→ **SET PROBLEM**:
Could you render the lines below as a Markdown table with the columns Row and Line, numbering each line and leaving out any blank ones?

------------------------------

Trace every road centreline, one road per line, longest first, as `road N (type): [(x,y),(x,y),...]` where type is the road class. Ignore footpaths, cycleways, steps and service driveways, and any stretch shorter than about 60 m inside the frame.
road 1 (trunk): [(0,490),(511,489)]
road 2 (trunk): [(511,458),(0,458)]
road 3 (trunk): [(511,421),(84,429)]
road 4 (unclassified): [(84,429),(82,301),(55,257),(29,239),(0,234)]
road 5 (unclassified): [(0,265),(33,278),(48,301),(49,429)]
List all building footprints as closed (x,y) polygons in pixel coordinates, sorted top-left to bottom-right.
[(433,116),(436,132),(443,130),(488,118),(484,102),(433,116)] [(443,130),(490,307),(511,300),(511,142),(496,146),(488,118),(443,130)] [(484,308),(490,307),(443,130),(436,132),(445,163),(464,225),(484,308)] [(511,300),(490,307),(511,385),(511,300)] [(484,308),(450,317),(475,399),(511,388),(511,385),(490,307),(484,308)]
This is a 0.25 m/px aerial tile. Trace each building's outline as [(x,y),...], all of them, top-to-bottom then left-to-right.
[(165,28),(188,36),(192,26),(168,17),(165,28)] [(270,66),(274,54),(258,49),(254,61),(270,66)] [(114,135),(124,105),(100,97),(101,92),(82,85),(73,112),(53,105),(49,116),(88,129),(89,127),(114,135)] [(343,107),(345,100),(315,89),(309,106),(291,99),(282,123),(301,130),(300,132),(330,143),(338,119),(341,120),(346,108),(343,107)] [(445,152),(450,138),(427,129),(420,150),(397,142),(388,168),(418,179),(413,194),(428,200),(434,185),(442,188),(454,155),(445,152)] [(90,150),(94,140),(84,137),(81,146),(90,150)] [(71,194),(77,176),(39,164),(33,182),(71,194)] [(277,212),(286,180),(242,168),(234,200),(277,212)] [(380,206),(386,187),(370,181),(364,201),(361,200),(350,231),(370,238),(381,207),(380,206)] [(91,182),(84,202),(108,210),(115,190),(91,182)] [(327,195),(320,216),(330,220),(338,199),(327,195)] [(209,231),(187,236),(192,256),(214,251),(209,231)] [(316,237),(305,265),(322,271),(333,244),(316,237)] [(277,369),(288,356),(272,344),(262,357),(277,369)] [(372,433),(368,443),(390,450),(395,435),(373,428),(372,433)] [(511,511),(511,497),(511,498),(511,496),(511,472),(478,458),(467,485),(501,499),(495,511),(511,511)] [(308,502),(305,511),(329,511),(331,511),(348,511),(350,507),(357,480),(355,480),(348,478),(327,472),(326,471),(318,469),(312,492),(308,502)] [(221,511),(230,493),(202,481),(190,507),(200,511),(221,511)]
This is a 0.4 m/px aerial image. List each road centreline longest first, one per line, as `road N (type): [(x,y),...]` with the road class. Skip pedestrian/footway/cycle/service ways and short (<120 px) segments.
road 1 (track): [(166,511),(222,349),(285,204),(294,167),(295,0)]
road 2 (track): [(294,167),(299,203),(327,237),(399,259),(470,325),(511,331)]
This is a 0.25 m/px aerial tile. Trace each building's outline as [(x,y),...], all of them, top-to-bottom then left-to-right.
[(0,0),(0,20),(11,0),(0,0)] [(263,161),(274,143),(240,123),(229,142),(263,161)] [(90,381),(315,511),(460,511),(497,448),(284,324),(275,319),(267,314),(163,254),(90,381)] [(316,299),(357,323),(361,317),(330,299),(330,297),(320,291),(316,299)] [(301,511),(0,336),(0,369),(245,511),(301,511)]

------------------------------

→ **CORRECT RESULT**:
| Row | Line |
|---|---|
| 1 | Trace every road centreline, one road per line, longest first, as `road N (type): [(x,y),(x,y),...]` where type is the road class. Ignore footpaths, cycleways, steps and service driveways, and any stretch shorter than about 60 m inside the frame. |
| 2 | road 1 (trunk): [(0,490),(511,489)] |
| 3 | road 2 (trunk): [(511,458),(0,458)] |
| 4 | road 3 (trunk): [(511,421),(84,429)] |
| 5 | road 4 (unclassified): [(84,429),(82,301),(55,257),(29,239),(0,234)] |
| 6 | road 5 (unclassified): [(0,265),(33,278),(48,301),(49,429)] |
| 7 | List all building footprints as closed (x,y) polygons in pixel coordinates, sorted top-left to bottom-right. |
| 8 | [(433,116),(436,132),(443,130),(488,118),(484,102),(433,116)] [(443,130),(490,307),(511,300),(511,142),(496,146),(488,118),(443,130)] [(484,308),(490,307),(443,130),(436,132),(445,163),(464,225),(484,308)] [(511,300),(490,307),(511,385),(511,300)] [(484,308),(450,317),(475,399),(511,388),(511,385),(490,307),(484,308)] |
| 9 | This is a 0.25 m/px aerial tile. Trace each building's outline as [(x,y),...], all of them, top-to-bottom then left-to-right. |
| 10 | [(165,28),(188,36),(192,26),(168,17),(165,28)] [(270,66),(274,54),(258,49),(254,61),(270,66)] [(114,135),(124,105),(100,97),(101,92),(82,85),(73,112),(53,105),(49,116),(88,129),(89,127),(114,135)] [(343,107),(345,100),(315,89),(309,106),(291,99),(282,123),(301,130),(300,132),(330,143),(338,119),(341,120),(346,108),(343,107)] [(445,152),(450,138),(427,129),(420,150),(397,142),(388,168),(418,179),(413,194),(428,200),(434,185),(442,188),(454,155),(445,152)] [(90,150),(94,140),(84,137),(81,146),(90,150)] [(71,194),(77,176),(39,164),(33,182),(71,194)] [(277,212),(286,180),(242,168),(234,200),(277,212)] [(380,206),(386,187),(370,181),(364,201),(361,200),(350,231),(370,238),(381,207),(380,206)] [(91,182),(84,202),(108,210),(115,190),(91,182)] [(327,195),(320,216),(330,220),(338,199),(327,195)] [(209,231),(187,236),(192,256),(214,251),(209,231)] [(316,237),(305,265),(322,271),(333,244),(316,237)] [(277,369),(288,356),(272,344),(262,357),(277,369)] [(372,433),(368,443),(390,450),(395,435),(373,428),(372,433)] [(511,511),(511,497),(511,498),(511,496),(511,472),(478,458),(467,485),(501,499),(495,511),(511,511)] [(308,502),(305,511),(329,511),(331,511),(348,511),(350,507),(357,480),(355,480),(348,478),(327,472),(326,471),(318,469),(312,492),(308,502)] [(221,511),(230,493),(202,481),(190,507),(200,511),(221,511)] |
| 11 | This is a 0.4 m/px aerial image. List each road centreline longest first, one per line, as `road N (type): [(x,y),...]` with the road class. Skip pedestrian/footway/cycle/service ways and short (<120 px) segments. |
| 12 | road 1 (track): [(166,511),(222,349),(285,204),(294,167),(295,0)] |
| 13 | road 2 (track): [(294,167),(299,203),(327,237),(399,259),(470,325),(511,331)] |
| 14 | This is a 0.25 m/px aerial tile. Trace each building's outline as [(x,y),...], all of them, top-to-bottom then left-to-right. |
| 15 | [(0,0),(0,20),(11,0),(0,0)] [(263,161),(274,143),(240,123),(229,142),(263,161)] [(90,381),(315,511),(460,511),(497,448),(284,324),(275,319),(267,314),(163,254),(90,381)] [(316,299),(357,323),(361,317),(330,299),(330,297),(320,291),(316,299)] [(301,511),(0,336),(0,369),(245,511),(301,511)] |